#### Work order
Say how many lines in the records include the string "minus", adding no other words.

#### Entries shown
════════════════════

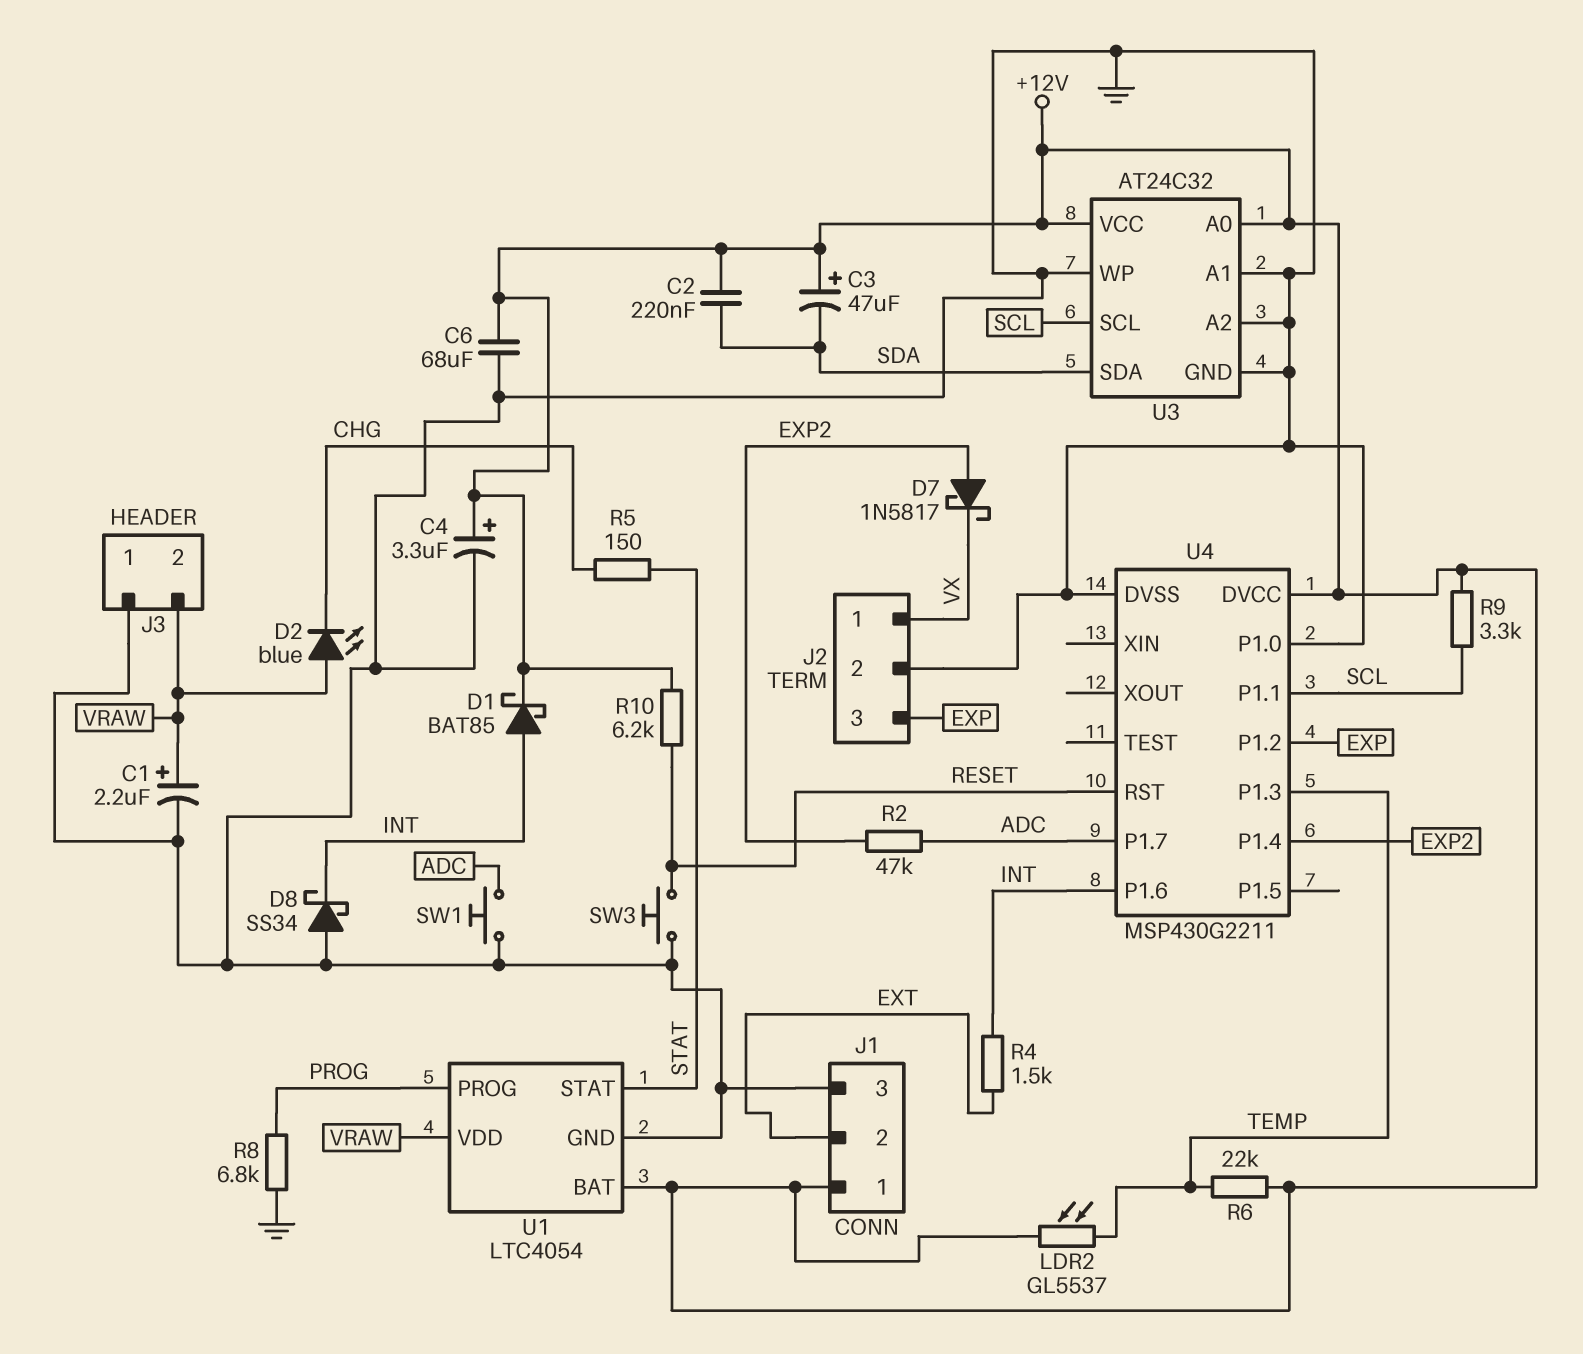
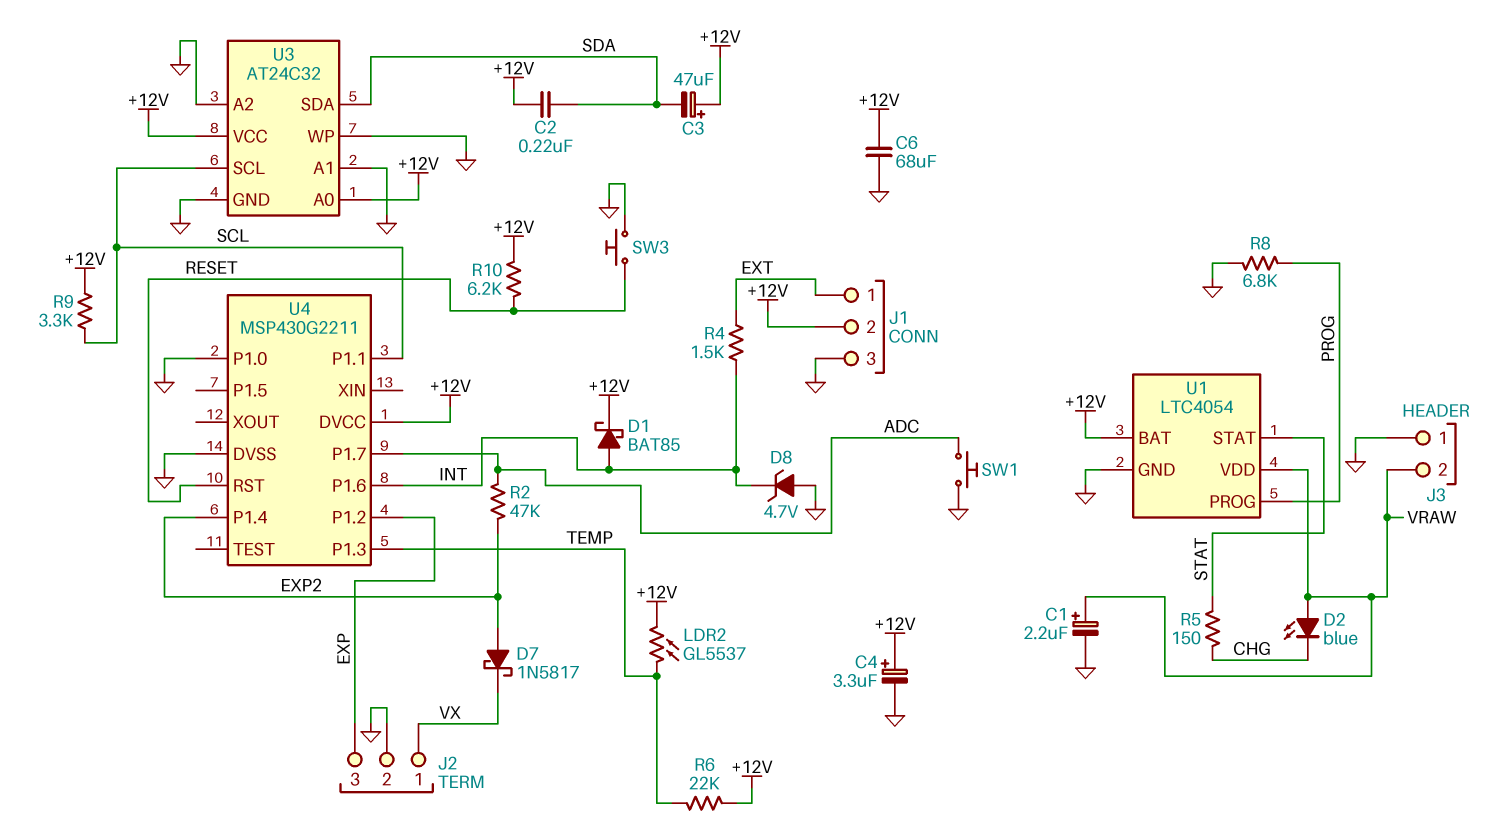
D8: schottky SS34 (A GND, K INT) -> zener 4.7V (A GND, K INT)
J1 pin 1: +12V -> EXT
J1 pin 2: EXT -> +12V

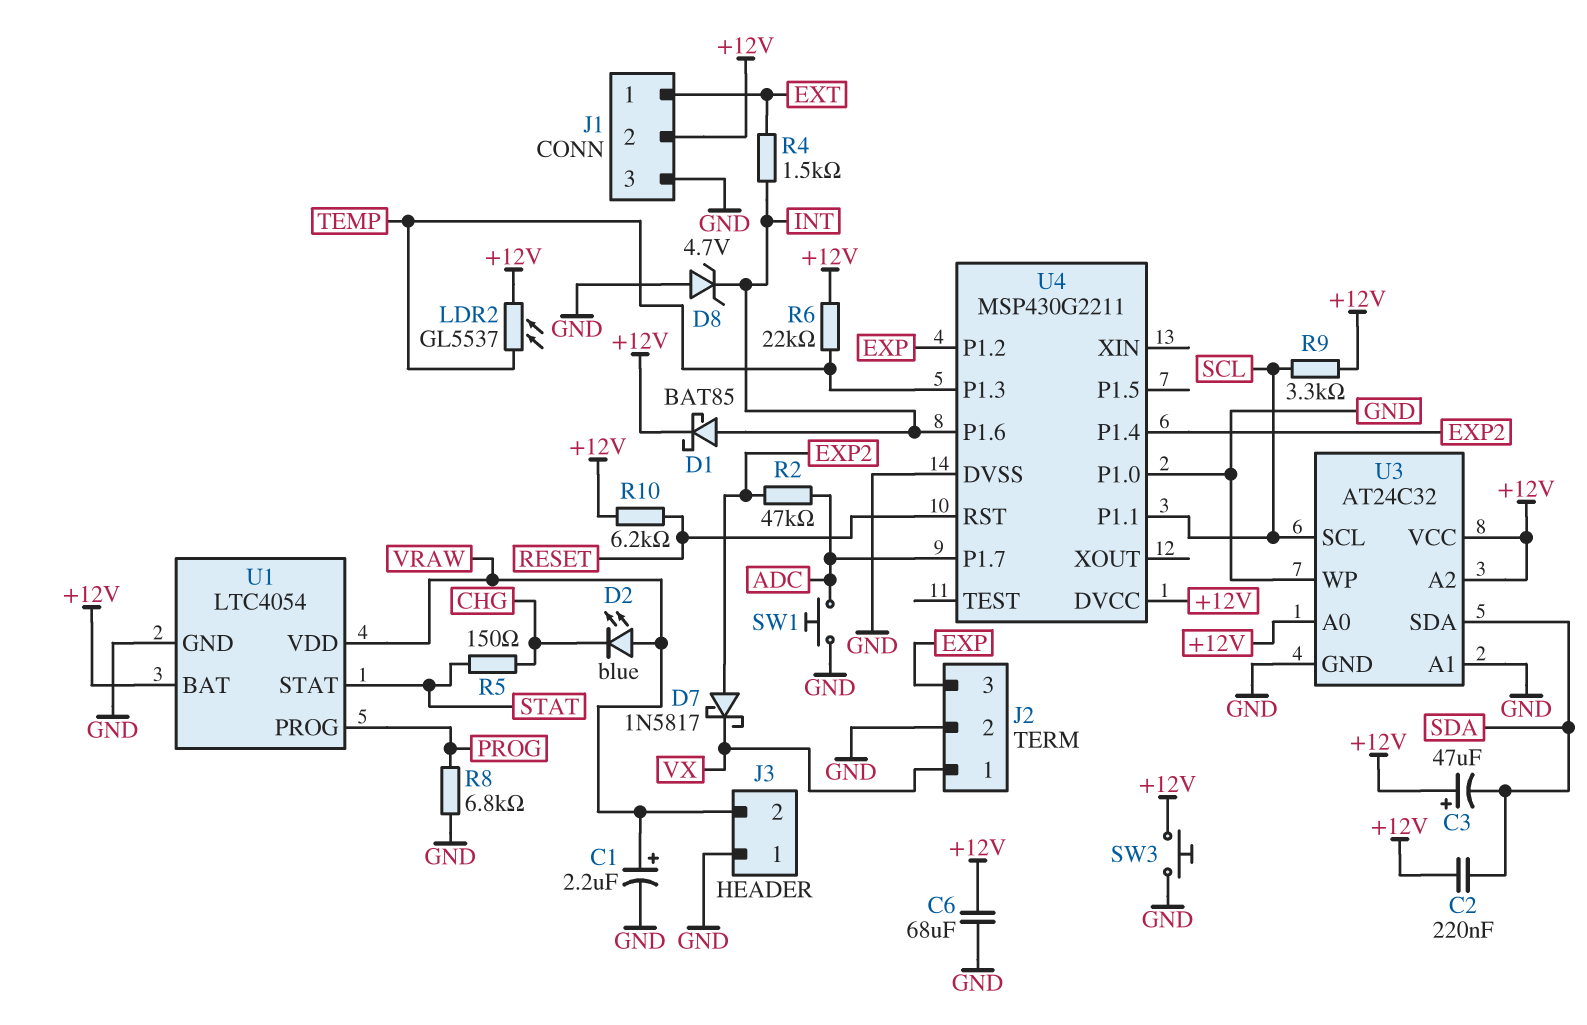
C4: 3.3uF (plus +12V, minus GND) -> none
SW3: button (GND, RESET) -> button (+12V, GND)
U3 pin A2: GND -> +12V

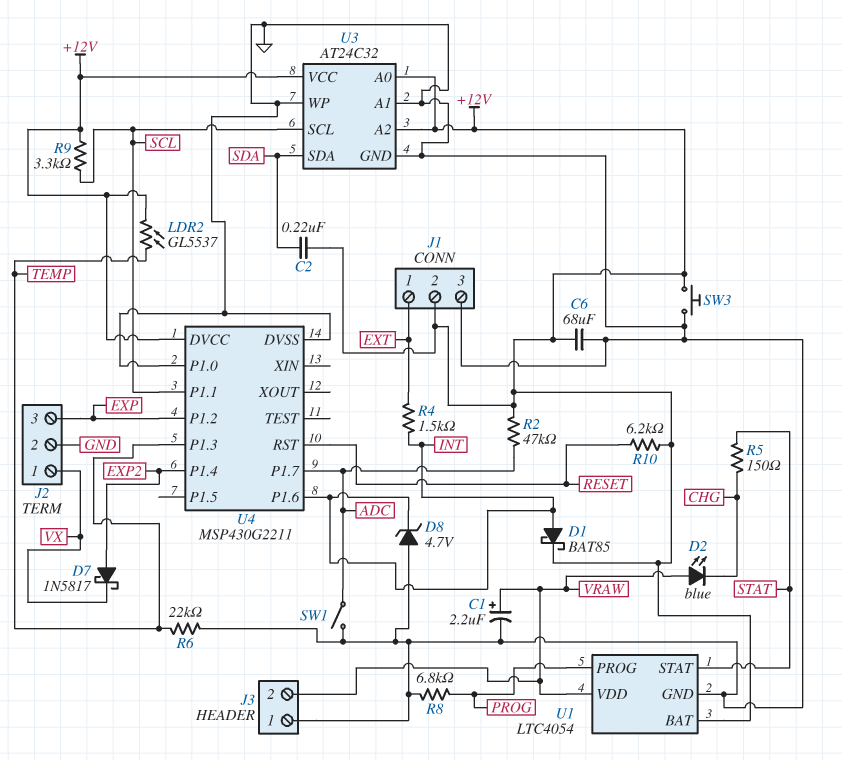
C3: 47uF (plus +12V, minus SDA) -> none
R2: 47k (ADC, EXP2) -> 47k (+12V, ADC)
R6: 22k (+12V, TEMP) -> 22k (GND, TEMP)
SW1: button (ADC, GND) -> switch (ADC, GND)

════════════════════

#### Expected answer
2